ENTRIES SUPPLIED:
::::::::

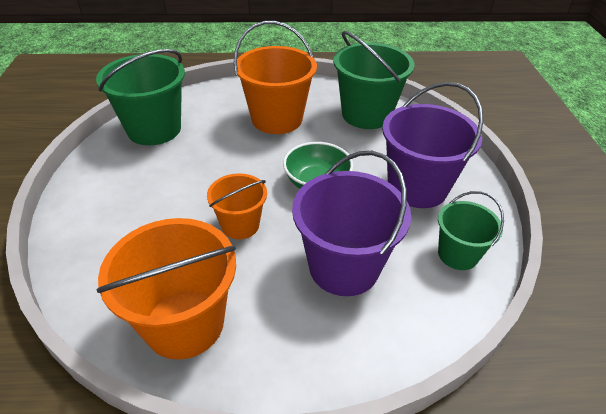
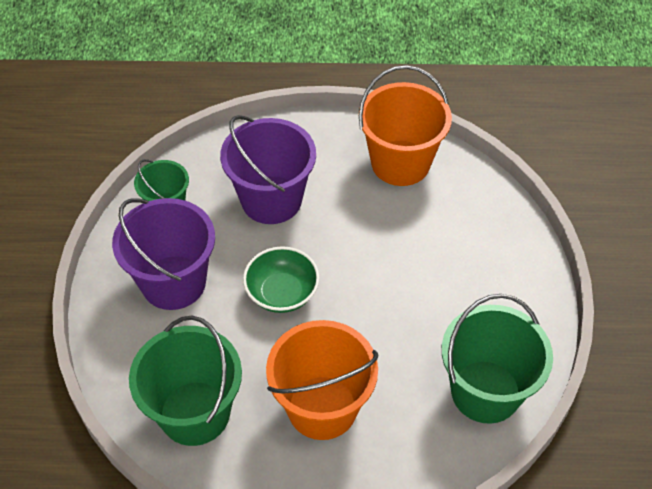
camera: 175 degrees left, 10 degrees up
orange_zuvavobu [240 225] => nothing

::::::::

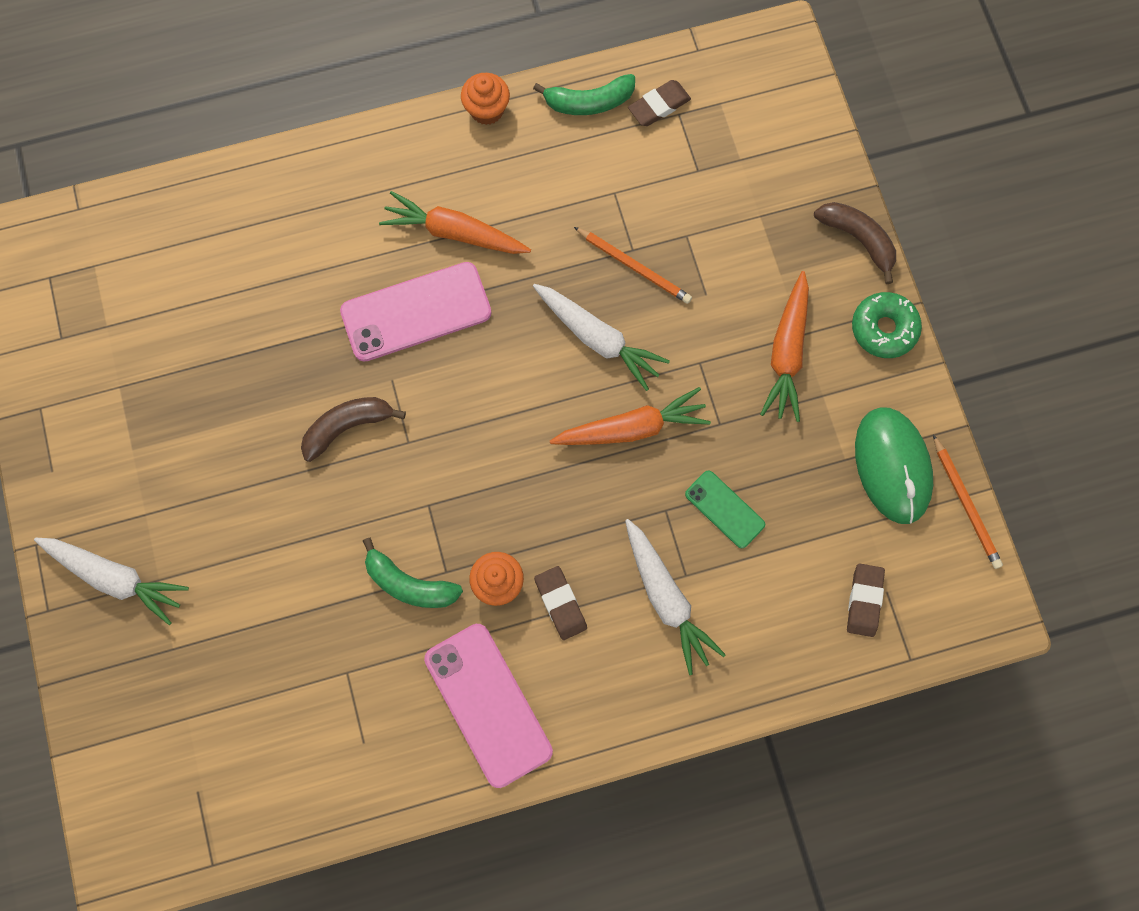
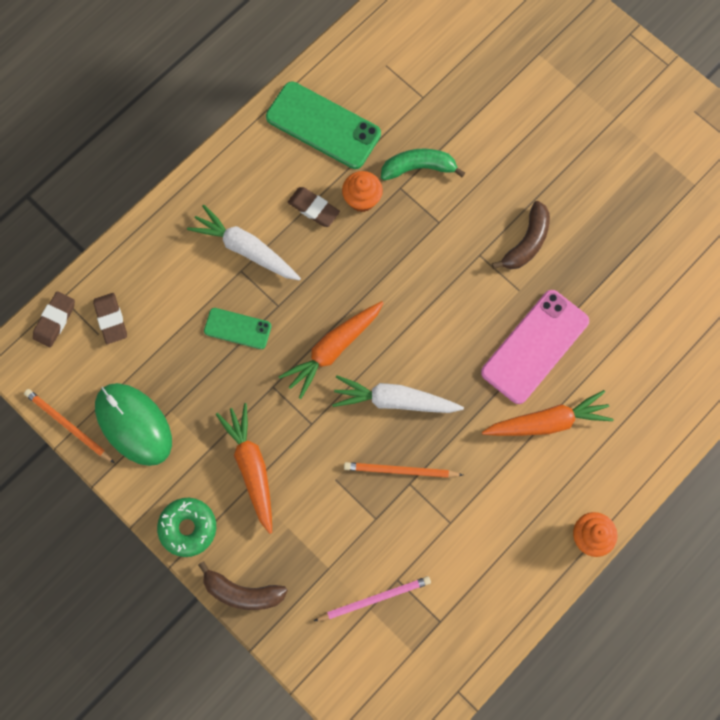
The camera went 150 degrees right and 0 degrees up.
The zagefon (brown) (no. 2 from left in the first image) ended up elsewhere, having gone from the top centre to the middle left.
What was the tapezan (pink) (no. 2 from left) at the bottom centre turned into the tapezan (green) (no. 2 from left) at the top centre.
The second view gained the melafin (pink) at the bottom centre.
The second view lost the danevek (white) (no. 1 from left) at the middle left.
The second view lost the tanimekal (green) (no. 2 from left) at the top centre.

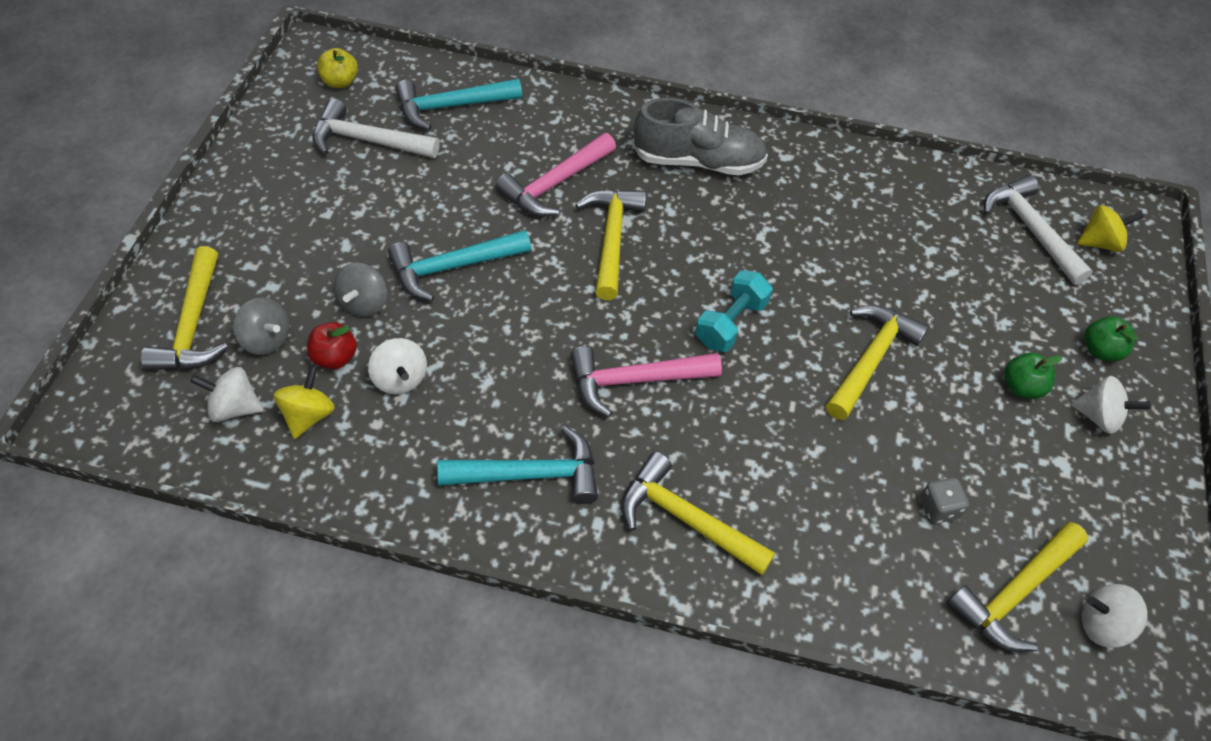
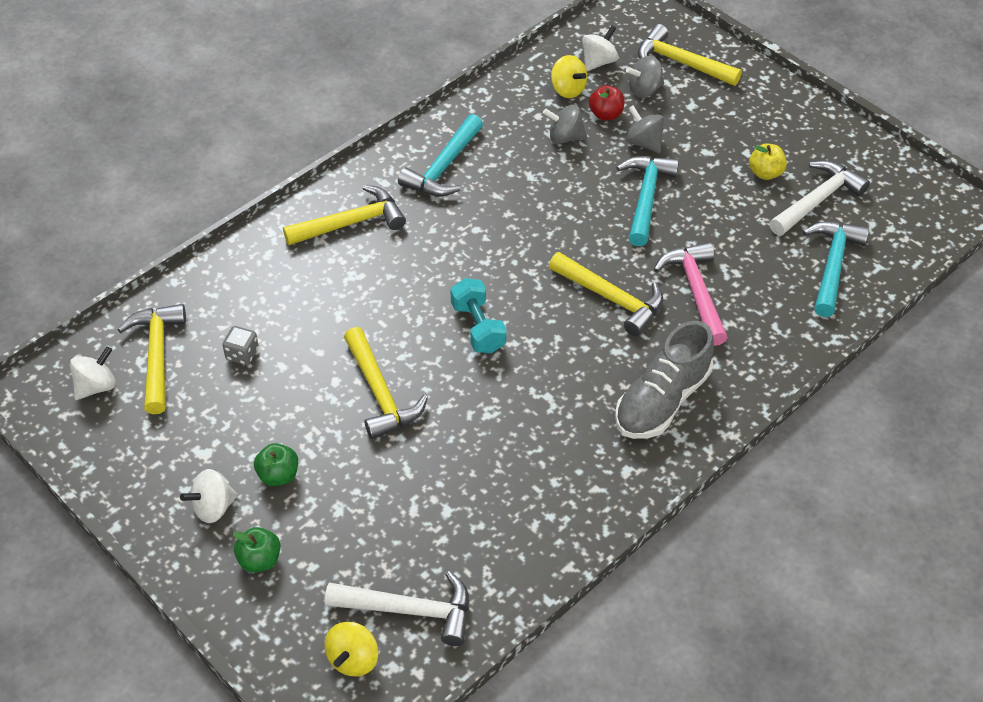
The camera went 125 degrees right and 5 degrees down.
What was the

::::::::

WORK REQUIRED:
List every line above that holds the word "bottom".

EXERCISE SOLUTION:
What was the tapezan (pink) (no. 2 from left) at the bottom centre turned into the tapezan (green) (no. 2 from left) at the top centre.
The second view gained the melafin (pink) at the bottom centre.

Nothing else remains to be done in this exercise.